[What is being asked] Report each line from the entries in which "zapato" can be found.

======== Records supplied

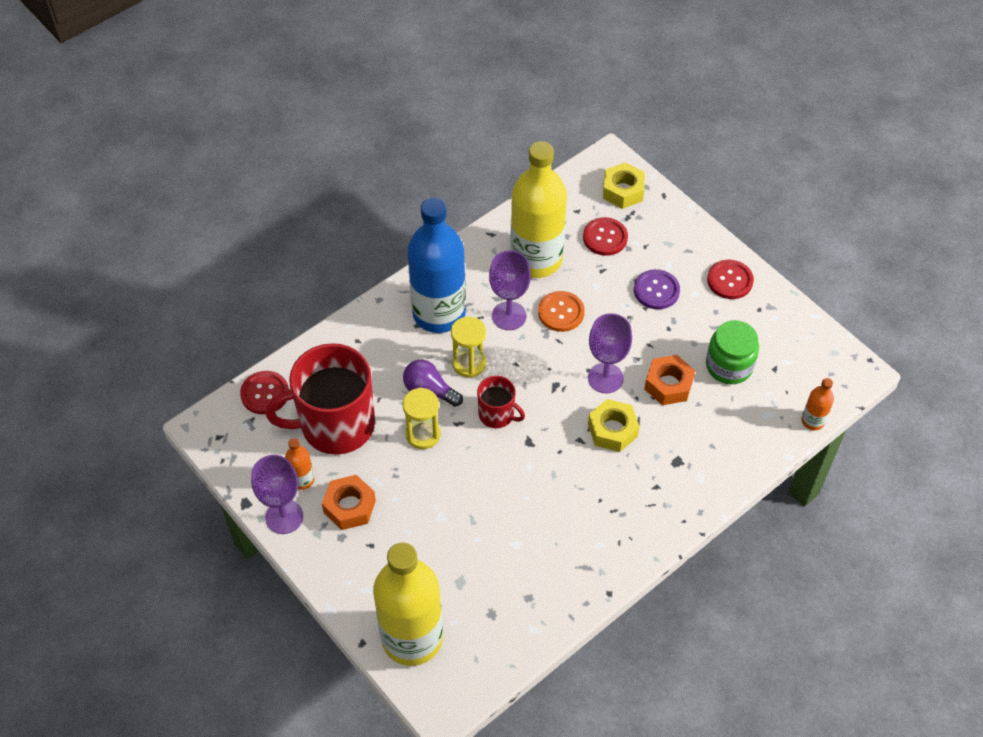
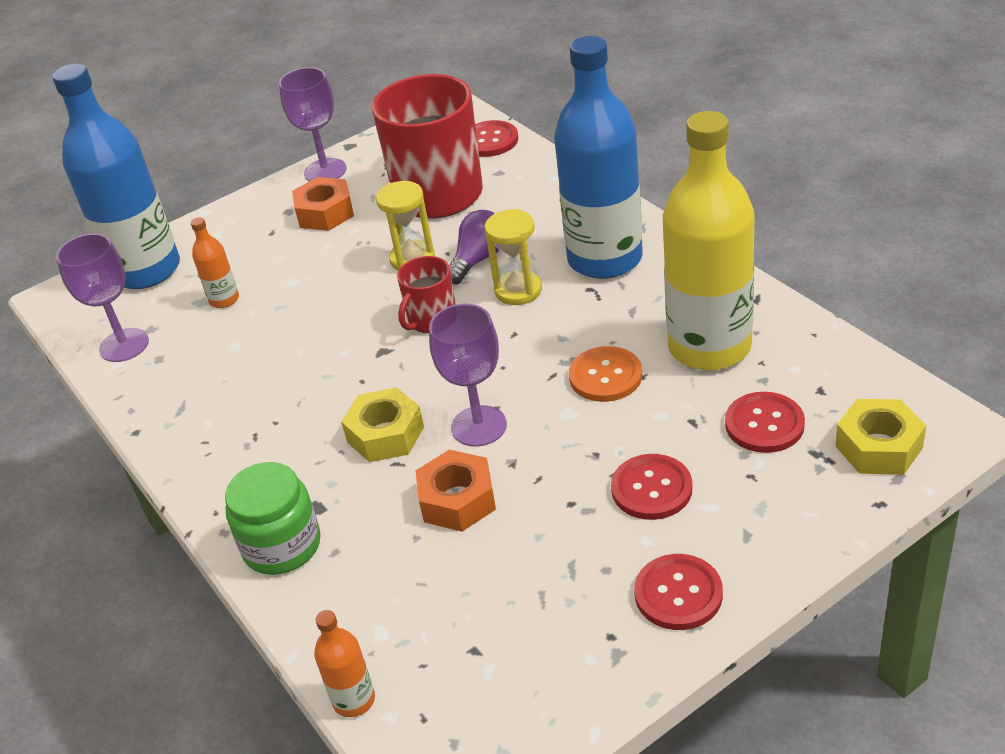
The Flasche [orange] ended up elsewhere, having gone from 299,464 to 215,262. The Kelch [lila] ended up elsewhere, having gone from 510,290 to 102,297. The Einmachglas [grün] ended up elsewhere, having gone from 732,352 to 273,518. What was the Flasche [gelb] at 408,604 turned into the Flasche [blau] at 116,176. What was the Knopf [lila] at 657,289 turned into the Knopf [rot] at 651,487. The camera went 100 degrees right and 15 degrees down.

================
======== Records supplied

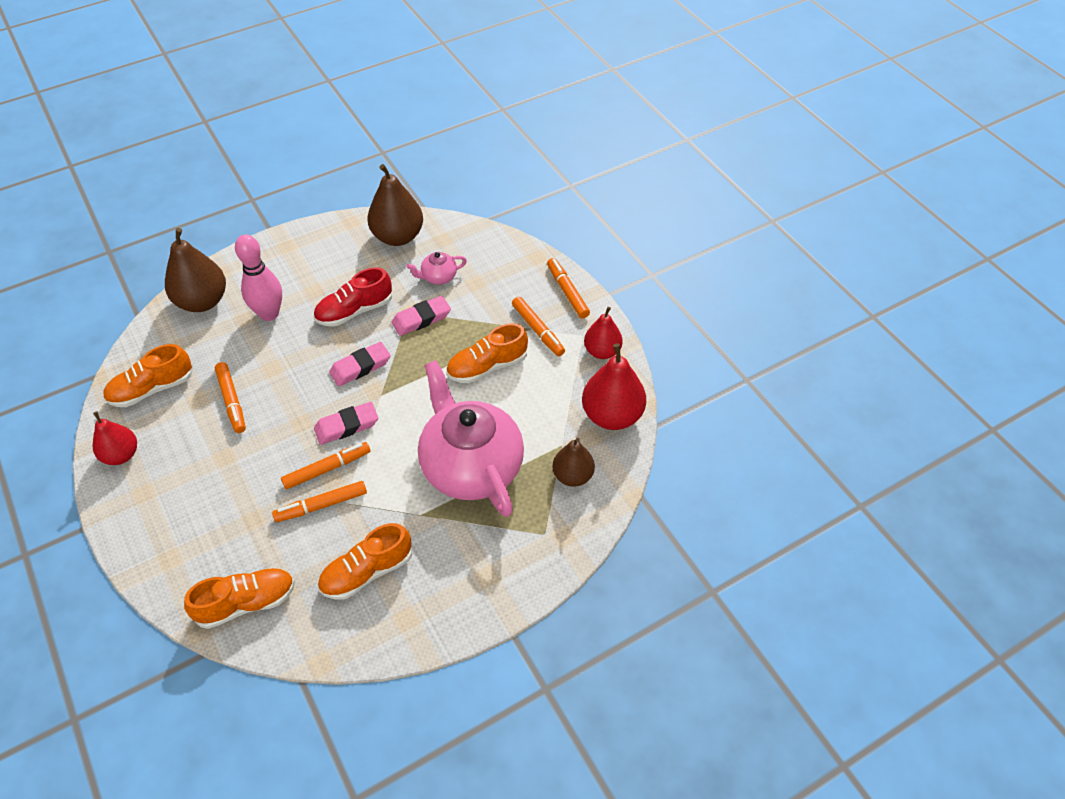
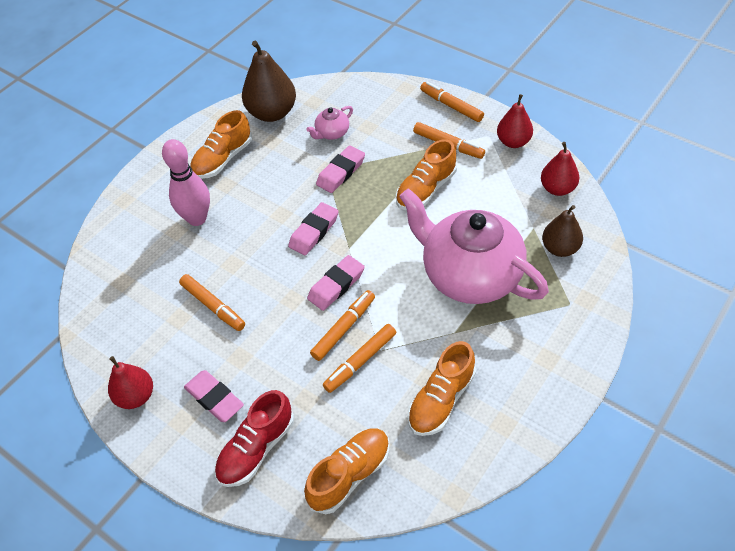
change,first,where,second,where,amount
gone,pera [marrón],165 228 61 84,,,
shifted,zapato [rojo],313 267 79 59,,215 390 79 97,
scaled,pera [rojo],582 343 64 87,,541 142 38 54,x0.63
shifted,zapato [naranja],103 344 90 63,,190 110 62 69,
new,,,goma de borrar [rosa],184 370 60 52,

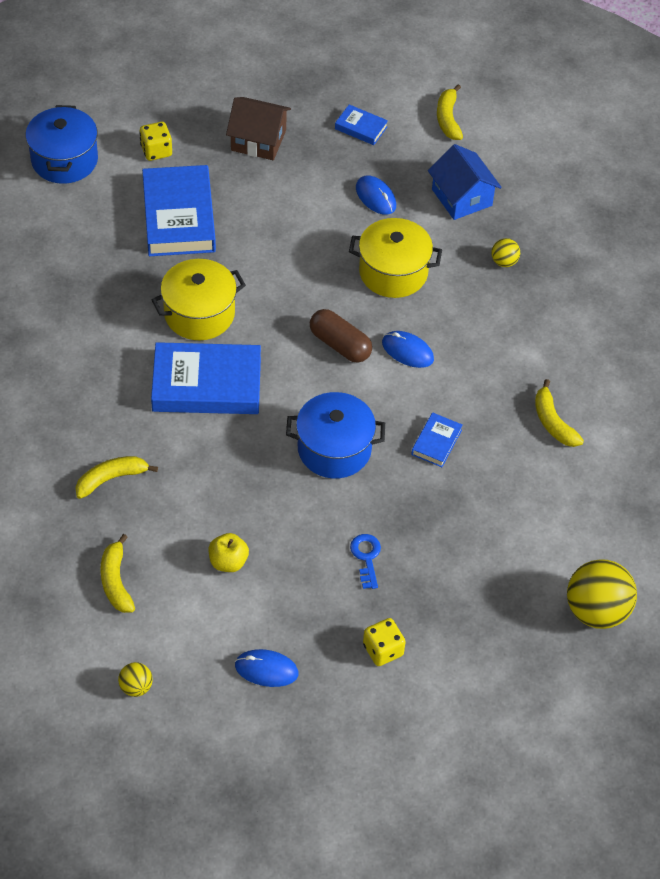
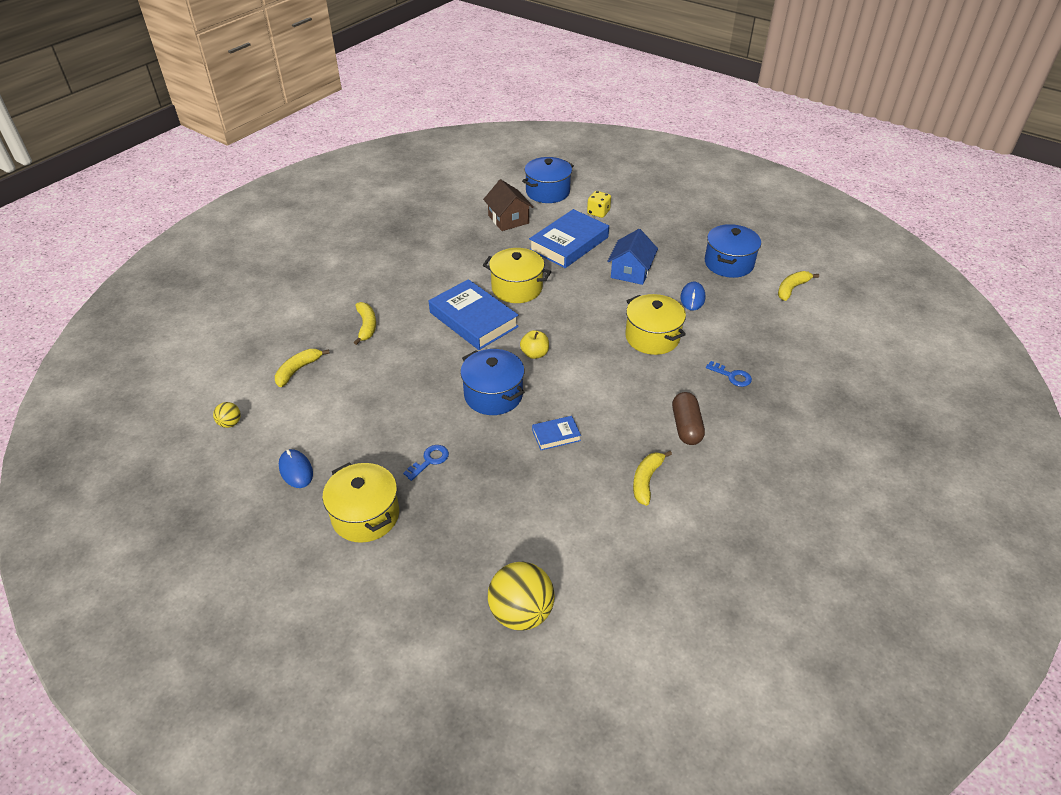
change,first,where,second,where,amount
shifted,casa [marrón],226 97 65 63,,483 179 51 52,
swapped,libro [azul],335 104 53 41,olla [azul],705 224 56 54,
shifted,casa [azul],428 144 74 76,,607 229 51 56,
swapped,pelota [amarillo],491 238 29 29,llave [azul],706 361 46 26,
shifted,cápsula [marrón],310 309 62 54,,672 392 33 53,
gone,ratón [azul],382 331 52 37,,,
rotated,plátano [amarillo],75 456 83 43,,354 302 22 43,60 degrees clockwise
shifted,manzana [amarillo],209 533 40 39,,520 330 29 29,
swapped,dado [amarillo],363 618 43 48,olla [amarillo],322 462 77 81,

================

[Response for this exercise]
shifted,zapato [rojo],313 267 79 59,,215 390 79 97,
shifted,zapato [naranja],103 344 90 63,,190 110 62 69,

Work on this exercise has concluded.